Stored data:
┄┄┄┄┄┄

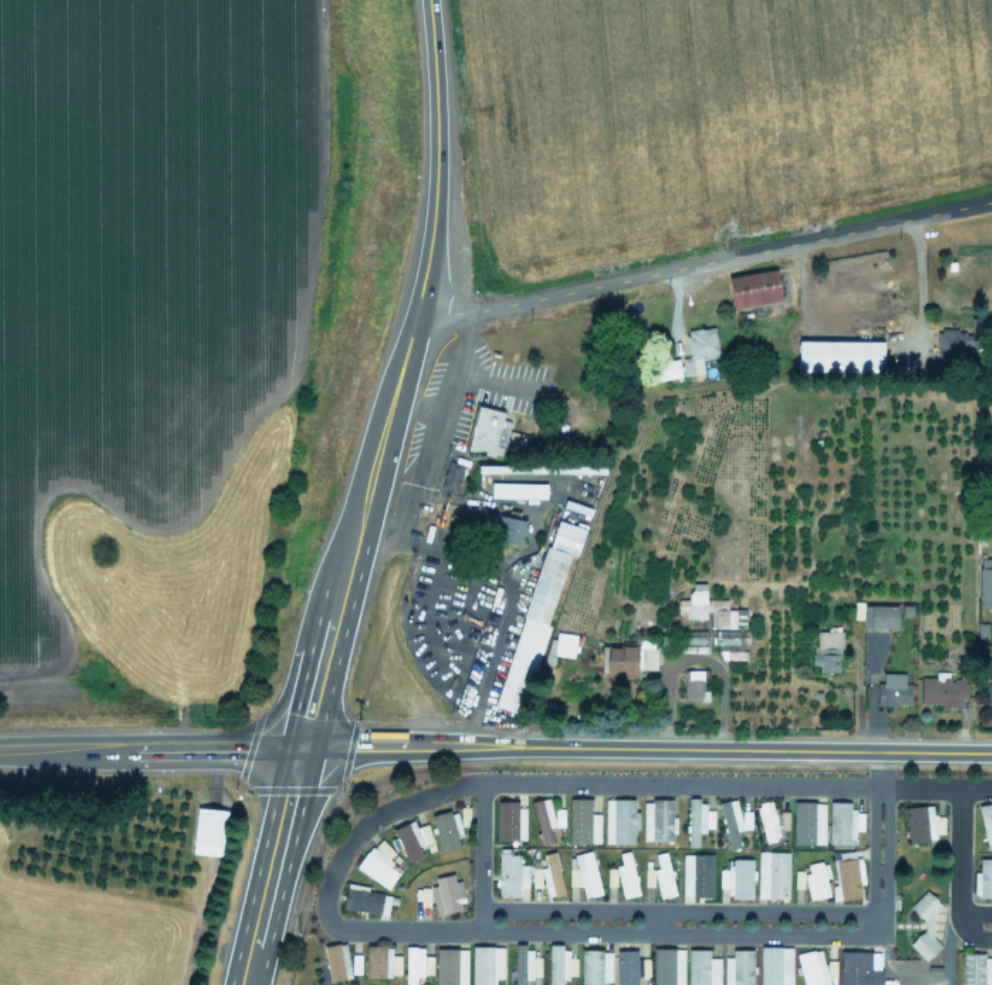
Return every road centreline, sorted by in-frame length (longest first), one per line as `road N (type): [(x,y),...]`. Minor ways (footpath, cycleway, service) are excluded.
road 1 (residential): [(991,787),(457,786),(362,826),(331,870),(327,920)]
road 2 (secondary): [(300,748),(991,753)]
road 3 (residential): [(417,307),(482,310),(991,200)]
road 4 (primary): [(300,748),(417,307)]
road 5 (residential): [(480,931),(862,937),(878,930)]
road 6 (residential): [(868,908),(480,908)]
road 7 (primary): [(417,307),(435,165),(427,0)]
road 8 (primary): [(37,753),(300,748)]
road 9 (residential): [(327,920),(345,931),(480,931)]
road 10 (residential): [(878,930),(886,801),(879,785)]
road 11 (primary): [(324,650),(270,717),(224,751)]
road 12 (primary): [(244,984),(277,847)]
road 13 (primary): [(277,847),(321,789),(369,746)]
road 14 (residential): [(879,785),(868,908)]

┄┄┄┄┄┄

Hand over the entries again, exactly as written and without the pictures.

Return every road centreline, sorted by in-frame length (longest first), one per line as `road N (type): [(x,y),...]`. Minor ways (footpath, cycleway, service) are excluded.
road 1 (residential): [(991,787),(457,786),(362,826),(331,870),(327,920)]
road 2 (secondary): [(300,748),(991,753)]
road 3 (residential): [(417,307),(482,310),(991,200)]
road 4 (primary): [(300,748),(417,307)]
road 5 (residential): [(480,931),(862,937),(878,930)]
road 6 (residential): [(868,908),(480,908)]
road 7 (primary): [(417,307),(435,165),(427,0)]
road 8 (primary): [(37,753),(300,748)]
road 9 (residential): [(327,920),(345,931),(480,931)]
road 10 (residential): [(878,930),(886,801),(879,785)]
road 11 (primary): [(324,650),(270,717),(224,751)]
road 12 (primary): [(244,984),(277,847)]
road 13 (primary): [(277,847),(321,789),(369,746)]
road 14 (residential): [(879,785),(868,908)]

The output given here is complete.